[Opening Source data section]

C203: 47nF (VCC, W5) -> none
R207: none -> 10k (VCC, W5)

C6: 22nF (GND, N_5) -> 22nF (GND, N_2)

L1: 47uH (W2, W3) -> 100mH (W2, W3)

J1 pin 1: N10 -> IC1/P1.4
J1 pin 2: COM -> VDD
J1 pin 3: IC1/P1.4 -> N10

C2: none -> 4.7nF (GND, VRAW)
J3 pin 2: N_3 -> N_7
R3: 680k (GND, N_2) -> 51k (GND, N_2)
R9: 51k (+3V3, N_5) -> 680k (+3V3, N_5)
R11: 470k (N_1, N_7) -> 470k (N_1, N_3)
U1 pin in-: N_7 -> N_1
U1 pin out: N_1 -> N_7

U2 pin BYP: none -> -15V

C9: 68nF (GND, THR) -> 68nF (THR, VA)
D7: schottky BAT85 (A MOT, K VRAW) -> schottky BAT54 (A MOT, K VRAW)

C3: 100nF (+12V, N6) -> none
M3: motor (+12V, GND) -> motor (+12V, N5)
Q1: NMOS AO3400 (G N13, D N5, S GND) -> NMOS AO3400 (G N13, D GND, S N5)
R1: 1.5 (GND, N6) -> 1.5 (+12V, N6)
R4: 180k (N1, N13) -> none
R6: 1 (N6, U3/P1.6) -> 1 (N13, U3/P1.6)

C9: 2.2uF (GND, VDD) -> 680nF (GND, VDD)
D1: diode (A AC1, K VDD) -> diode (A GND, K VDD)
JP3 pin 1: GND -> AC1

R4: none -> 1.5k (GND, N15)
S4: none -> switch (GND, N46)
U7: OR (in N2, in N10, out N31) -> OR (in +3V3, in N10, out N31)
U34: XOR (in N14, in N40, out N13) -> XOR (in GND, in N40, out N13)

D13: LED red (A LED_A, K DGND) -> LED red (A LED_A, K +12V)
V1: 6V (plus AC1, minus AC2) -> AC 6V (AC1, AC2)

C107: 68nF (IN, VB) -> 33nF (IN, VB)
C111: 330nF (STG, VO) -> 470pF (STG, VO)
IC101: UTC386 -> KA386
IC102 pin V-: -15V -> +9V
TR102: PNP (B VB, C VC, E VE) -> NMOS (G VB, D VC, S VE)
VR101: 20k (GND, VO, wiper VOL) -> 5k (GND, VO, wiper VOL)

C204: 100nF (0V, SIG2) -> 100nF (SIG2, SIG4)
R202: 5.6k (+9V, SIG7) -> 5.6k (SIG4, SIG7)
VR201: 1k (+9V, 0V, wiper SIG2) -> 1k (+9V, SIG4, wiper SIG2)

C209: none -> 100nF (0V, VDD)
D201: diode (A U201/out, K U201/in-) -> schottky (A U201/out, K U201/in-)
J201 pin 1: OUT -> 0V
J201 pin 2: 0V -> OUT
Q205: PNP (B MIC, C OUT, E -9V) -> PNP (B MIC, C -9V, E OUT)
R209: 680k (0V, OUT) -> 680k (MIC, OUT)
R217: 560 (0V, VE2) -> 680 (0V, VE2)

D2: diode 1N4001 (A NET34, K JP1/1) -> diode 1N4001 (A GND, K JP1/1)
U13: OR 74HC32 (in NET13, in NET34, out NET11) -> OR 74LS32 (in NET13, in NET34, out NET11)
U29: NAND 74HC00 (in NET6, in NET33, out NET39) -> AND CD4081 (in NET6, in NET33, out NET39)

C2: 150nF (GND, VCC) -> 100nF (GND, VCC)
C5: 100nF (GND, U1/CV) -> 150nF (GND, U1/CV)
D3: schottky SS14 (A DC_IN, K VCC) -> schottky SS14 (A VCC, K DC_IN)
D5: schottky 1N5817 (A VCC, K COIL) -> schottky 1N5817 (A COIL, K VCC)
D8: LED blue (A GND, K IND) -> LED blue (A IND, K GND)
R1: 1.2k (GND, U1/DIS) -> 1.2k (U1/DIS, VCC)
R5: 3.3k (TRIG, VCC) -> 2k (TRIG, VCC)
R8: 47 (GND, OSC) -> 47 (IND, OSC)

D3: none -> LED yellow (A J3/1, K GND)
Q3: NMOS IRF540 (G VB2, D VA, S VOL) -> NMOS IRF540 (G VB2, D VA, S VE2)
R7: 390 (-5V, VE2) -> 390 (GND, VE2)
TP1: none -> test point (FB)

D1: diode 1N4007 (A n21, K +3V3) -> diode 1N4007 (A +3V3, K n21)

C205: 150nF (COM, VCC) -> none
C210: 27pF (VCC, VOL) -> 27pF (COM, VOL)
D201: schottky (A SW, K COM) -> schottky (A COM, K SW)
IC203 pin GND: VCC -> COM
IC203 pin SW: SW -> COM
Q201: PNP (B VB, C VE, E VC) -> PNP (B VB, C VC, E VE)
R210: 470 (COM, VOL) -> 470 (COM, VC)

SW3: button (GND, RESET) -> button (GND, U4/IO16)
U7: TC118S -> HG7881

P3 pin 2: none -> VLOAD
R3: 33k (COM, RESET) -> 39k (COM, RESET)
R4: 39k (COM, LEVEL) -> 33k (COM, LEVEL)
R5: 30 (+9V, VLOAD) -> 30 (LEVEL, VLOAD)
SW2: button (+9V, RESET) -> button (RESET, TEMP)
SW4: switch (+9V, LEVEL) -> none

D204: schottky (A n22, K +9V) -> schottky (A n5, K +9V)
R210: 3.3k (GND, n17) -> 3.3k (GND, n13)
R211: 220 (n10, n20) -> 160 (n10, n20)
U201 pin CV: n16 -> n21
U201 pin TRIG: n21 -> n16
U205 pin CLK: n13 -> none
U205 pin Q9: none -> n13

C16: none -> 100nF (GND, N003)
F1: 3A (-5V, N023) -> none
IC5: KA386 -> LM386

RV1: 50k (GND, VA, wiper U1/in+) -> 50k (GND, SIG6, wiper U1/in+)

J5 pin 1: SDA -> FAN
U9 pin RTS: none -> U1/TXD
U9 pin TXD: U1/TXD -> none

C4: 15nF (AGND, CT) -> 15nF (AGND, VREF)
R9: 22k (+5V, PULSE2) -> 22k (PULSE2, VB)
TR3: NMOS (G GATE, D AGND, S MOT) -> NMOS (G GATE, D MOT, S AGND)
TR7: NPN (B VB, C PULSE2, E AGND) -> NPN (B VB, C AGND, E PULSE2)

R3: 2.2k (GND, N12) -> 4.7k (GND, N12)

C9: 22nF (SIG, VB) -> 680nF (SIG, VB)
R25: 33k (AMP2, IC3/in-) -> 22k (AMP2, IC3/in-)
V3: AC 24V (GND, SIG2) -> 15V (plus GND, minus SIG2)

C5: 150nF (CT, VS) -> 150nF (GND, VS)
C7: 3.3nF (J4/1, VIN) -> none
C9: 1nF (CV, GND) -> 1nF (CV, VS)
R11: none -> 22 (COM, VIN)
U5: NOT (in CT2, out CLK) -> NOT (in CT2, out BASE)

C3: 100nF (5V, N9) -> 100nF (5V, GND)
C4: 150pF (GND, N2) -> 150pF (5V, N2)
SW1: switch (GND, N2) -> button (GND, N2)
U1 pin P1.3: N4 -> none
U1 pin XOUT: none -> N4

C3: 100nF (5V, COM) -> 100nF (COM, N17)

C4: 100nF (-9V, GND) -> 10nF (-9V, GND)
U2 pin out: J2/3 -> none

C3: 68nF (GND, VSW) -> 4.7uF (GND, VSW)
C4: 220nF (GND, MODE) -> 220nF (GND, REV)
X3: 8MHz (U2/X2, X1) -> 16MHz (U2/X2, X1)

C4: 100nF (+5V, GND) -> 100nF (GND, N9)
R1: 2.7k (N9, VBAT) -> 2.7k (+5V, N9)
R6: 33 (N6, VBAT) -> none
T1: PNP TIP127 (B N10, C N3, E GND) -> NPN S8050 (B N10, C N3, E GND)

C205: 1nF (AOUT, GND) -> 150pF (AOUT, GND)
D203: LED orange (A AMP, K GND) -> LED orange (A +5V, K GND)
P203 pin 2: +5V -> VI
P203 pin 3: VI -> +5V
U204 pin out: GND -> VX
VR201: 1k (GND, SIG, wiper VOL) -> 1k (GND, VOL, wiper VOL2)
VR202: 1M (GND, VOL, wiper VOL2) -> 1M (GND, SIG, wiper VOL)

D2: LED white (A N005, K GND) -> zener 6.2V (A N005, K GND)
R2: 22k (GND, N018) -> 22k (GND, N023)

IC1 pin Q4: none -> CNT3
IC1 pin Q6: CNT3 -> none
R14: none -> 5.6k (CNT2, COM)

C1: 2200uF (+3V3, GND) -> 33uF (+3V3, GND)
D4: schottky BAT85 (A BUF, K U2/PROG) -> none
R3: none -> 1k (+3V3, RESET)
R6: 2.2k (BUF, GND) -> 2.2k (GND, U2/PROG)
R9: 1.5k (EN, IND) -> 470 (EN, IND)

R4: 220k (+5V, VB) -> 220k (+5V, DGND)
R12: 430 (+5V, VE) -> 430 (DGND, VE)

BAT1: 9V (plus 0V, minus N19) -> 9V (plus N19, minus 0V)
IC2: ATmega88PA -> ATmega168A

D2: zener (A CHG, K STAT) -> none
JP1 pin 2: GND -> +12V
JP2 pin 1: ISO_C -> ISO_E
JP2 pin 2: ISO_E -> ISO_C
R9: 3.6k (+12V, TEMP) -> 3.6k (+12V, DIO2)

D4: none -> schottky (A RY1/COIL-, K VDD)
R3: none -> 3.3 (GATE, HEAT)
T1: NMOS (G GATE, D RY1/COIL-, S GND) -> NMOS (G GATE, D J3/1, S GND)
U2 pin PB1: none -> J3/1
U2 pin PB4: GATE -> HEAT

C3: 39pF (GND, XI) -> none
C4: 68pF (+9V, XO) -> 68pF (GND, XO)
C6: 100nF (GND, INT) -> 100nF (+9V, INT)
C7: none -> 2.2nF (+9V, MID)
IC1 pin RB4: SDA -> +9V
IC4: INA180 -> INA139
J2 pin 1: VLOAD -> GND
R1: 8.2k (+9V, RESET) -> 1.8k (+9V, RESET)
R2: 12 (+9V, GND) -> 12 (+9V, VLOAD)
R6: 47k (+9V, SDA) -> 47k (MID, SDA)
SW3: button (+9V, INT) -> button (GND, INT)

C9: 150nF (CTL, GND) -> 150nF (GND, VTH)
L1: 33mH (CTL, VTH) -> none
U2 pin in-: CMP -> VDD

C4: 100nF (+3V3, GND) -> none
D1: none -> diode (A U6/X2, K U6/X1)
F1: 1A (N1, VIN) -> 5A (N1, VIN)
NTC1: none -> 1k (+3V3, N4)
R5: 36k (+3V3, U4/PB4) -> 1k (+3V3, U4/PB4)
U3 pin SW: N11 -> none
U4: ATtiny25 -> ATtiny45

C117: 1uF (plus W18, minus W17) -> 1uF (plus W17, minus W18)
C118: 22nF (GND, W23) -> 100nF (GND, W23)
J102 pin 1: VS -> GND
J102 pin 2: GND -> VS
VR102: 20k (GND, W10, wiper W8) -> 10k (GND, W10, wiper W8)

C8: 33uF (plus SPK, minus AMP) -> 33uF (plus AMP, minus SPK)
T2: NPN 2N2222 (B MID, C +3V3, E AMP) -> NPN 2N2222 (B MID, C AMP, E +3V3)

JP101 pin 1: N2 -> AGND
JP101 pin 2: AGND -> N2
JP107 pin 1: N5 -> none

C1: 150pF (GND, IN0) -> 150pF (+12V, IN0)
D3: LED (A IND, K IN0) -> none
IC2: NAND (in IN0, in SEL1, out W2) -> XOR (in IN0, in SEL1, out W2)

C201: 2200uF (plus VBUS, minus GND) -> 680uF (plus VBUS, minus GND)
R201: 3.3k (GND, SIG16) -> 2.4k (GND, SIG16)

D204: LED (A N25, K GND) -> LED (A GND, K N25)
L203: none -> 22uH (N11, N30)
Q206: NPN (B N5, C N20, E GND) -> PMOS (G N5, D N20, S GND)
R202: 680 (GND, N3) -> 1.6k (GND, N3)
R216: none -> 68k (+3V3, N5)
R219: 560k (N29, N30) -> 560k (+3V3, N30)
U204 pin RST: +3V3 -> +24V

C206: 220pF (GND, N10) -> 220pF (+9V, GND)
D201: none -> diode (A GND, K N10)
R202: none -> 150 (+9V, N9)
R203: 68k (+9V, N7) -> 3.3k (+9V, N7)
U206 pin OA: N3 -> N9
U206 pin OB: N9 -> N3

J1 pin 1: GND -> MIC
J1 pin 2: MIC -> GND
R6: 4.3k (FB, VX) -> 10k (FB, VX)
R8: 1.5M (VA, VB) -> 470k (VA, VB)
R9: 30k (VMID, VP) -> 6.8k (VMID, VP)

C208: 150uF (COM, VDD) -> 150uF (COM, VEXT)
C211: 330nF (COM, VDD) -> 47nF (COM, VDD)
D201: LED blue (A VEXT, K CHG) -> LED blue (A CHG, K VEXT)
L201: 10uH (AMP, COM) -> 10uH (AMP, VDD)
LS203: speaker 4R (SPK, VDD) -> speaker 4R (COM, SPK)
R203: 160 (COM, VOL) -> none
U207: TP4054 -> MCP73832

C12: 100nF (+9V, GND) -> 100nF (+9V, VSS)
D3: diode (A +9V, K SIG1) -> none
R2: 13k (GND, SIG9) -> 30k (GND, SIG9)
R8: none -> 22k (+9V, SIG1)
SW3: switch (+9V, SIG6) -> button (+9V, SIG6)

[Closing Source data section]

→ **Task objective**: Include the first line, the line containing "D7: schottky BAT85", and every line between them, copied exactly from the material above; output no other line.

→ **Problem solution**:
C203: 47nF (VCC, W5) -> none
R207: none -> 10k (VCC, W5)

C6: 22nF (GND, N_5) -> 22nF (GND, N_2)

L1: 47uH (W2, W3) -> 100mH (W2, W3)

J1 pin 1: N10 -> IC1/P1.4
J1 pin 2: COM -> VDD
J1 pin 3: IC1/P1.4 -> N10

C2: none -> 4.7nF (GND, VRAW)
J3 pin 2: N_3 -> N_7
R3: 680k (GND, N_2) -> 51k (GND, N_2)
R9: 51k (+3V3, N_5) -> 680k (+3V3, N_5)
R11: 470k (N_1, N_7) -> 470k (N_1, N_3)
U1 pin in-: N_7 -> N_1
U1 pin out: N_1 -> N_7

U2 pin BYP: none -> -15V

C9: 68nF (GND, THR) -> 68nF (THR, VA)
D7: schottky BAT85 (A MOT, K VRAW) -> schottky BAT54 (A MOT, K VRAW)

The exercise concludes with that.